**HOW TO COMPLETE THIS TASK**
Rewrite all of the material below, replacing "stone clock tower" with "brick clock tower" everywhere and leaving everything else as it is.

───── MATERIALS PROVIDED ─────

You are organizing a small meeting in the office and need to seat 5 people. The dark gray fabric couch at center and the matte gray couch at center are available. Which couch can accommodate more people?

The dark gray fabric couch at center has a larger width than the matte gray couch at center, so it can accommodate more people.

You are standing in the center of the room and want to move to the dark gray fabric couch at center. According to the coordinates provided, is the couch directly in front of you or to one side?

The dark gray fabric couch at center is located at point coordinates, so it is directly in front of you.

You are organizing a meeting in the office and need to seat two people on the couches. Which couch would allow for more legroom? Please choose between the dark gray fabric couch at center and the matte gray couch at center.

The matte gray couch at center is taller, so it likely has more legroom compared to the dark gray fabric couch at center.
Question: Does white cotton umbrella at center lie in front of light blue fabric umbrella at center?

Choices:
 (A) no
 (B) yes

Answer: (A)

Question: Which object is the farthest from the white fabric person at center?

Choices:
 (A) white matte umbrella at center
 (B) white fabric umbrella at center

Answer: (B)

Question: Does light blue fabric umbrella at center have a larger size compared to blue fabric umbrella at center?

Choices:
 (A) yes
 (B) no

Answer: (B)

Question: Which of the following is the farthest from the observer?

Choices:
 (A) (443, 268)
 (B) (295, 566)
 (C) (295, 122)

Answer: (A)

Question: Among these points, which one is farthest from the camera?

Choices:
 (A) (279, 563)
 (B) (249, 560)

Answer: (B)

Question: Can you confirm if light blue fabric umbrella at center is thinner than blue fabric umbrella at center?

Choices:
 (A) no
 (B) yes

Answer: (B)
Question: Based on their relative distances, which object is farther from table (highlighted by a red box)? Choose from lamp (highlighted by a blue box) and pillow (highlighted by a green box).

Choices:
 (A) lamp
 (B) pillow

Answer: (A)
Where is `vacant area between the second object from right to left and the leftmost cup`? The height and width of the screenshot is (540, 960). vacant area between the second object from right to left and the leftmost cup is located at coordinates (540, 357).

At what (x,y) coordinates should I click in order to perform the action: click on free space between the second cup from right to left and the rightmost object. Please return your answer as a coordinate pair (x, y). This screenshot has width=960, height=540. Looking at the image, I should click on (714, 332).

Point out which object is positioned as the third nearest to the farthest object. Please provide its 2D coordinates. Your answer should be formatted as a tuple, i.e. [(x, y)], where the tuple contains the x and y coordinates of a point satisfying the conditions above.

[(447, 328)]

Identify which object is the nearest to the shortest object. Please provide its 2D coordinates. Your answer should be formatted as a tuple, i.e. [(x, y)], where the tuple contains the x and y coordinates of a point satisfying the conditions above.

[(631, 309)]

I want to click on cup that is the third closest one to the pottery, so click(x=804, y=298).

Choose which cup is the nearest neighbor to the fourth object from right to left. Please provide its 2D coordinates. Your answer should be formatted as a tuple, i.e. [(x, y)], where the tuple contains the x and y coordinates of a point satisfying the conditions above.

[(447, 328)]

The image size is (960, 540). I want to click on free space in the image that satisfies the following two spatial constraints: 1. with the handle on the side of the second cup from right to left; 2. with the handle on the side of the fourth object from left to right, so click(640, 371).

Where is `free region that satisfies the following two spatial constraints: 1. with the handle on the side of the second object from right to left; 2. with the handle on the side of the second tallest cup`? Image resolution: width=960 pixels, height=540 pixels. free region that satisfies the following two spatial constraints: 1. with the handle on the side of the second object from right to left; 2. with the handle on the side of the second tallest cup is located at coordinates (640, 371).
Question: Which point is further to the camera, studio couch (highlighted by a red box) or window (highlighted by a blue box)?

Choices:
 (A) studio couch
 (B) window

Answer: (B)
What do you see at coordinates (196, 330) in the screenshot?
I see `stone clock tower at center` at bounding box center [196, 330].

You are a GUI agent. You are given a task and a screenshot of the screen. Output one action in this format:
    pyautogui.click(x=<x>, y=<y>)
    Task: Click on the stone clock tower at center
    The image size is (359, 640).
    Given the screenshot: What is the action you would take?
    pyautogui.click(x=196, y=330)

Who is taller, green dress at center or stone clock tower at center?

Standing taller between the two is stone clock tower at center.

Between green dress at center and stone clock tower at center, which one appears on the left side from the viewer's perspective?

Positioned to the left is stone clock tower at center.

─────

**REPLY**
You are organizing a small meeting in the office and need to seat 5 people. The dark gray fabric couch at center and the matte gray couch at center are available. Which couch can accommodate more people?

The dark gray fabric couch at center has a larger width than the matte gray couch at center, so it can accommodate more people.

You are standing in the center of the room and want to move to the dark gray fabric couch at center. According to the coordinates provided, is the couch directly in front of you or to one side?

The dark gray fabric couch at center is located at point coordinates, so it is directly in front of you.

You are organizing a meeting in the office and need to seat two people on the couches. Which couch would allow for more legroom? Please choose between the dark gray fabric couch at center and the matte gray couch at center.

The matte gray couch at center is taller, so it likely has more legroom compared to the dark gray fabric couch at center.
Question: Does white cotton umbrella at center lie in front of light blue fabric umbrella at center?

Choices:
 (A) no
 (B) yes

Answer: (A)

Question: Which object is the farthest from the white fabric person at center?

Choices:
 (A) white matte umbrella at center
 (B) white fabric umbrella at center

Answer: (B)

Question: Does light blue fabric umbrella at center have a larger size compared to blue fabric umbrella at center?

Choices:
 (A) yes
 (B) no

Answer: (B)

Question: Which of the following is the farthest from the observer?

Choices:
 (A) (443, 268)
 (B) (295, 566)
 (C) (295, 122)

Answer: (A)

Question: Among these points, which one is farthest from the camera?

Choices:
 (A) (279, 563)
 (B) (249, 560)

Answer: (B)

Question: Can you confirm if light blue fabric umbrella at center is thinner than blue fabric umbrella at center?

Choices:
 (A) no
 (B) yes

Answer: (B)
Question: Based on their relative distances, which object is farther from table (highlighted by a red box)? Choose from lamp (highlighted by a blue box) and pillow (highlighted by a green box).

Choices:
 (A) lamp
 (B) pillow

Answer: (A)
Where is `vacant area between the second object from right to left and the leftmost cup`? The height and width of the screenshot is (540, 960). vacant area between the second object from right to left and the leftmost cup is located at coordinates (540, 357).

At what (x,y) coordinates should I click in order to perform the action: click on free space between the second cup from right to left and the rightmost object. Please return your answer as a coordinate pair (x, y). This screenshot has width=960, height=540. Looking at the image, I should click on (714, 332).

Point out which object is positioned as the third nearest to the farthest object. Please provide its 2D coordinates. Your answer should be formatted as a tuple, i.e. [(x, y)], where the tuple contains the x and y coordinates of a point satisfying the conditions above.

[(447, 328)]

Identify which object is the nearest to the shortest object. Please provide its 2D coordinates. Your answer should be formatted as a tuple, i.e. [(x, y)], where the tuple contains the x and y coordinates of a point satisfying the conditions above.

[(631, 309)]

I want to click on cup that is the third closest one to the pottery, so click(x=804, y=298).

Choose which cup is the nearest neighbor to the fourth object from right to left. Please provide its 2D coordinates. Your answer should be formatted as a tuple, i.e. [(x, y)], where the tuple contains the x and y coordinates of a point satisfying the conditions above.

[(447, 328)]

The image size is (960, 540). I want to click on free space in the image that satisfies the following two spatial constraints: 1. with the handle on the side of the second cup from right to left; 2. with the handle on the side of the fourth object from left to right, so click(640, 371).

Where is `free region that satisfies the following two spatial constraints: 1. with the handle on the side of the second object from right to left; 2. with the handle on the side of the second tallest cup`? Image resolution: width=960 pixels, height=540 pixels. free region that satisfies the following two spatial constraints: 1. with the handle on the side of the second object from right to left; 2. with the handle on the side of the second tallest cup is located at coordinates (640, 371).
Question: Which point is further to the camera, studio couch (highlighted by a red box) or window (highlighted by a blue box)?

Choices:
 (A) studio couch
 (B) window

Answer: (B)
What do you see at coordinates (196, 330) in the screenshot?
I see `brick clock tower at center` at bounding box center [196, 330].

You are a GUI agent. You are given a task and a screenshot of the screen. Output one action in this format:
    pyautogui.click(x=<x>, y=<y>)
    Task: Click on the brick clock tower at center
    The image size is (359, 640).
    Given the screenshot: What is the action you would take?
    pyautogui.click(x=196, y=330)

Who is taller, green dress at center or brick clock tower at center?

Standing taller between the two is brick clock tower at center.

Between green dress at center and brick clock tower at center, which one appears on the left side from the viewer's perspective?

Positioned to the left is brick clock tower at center.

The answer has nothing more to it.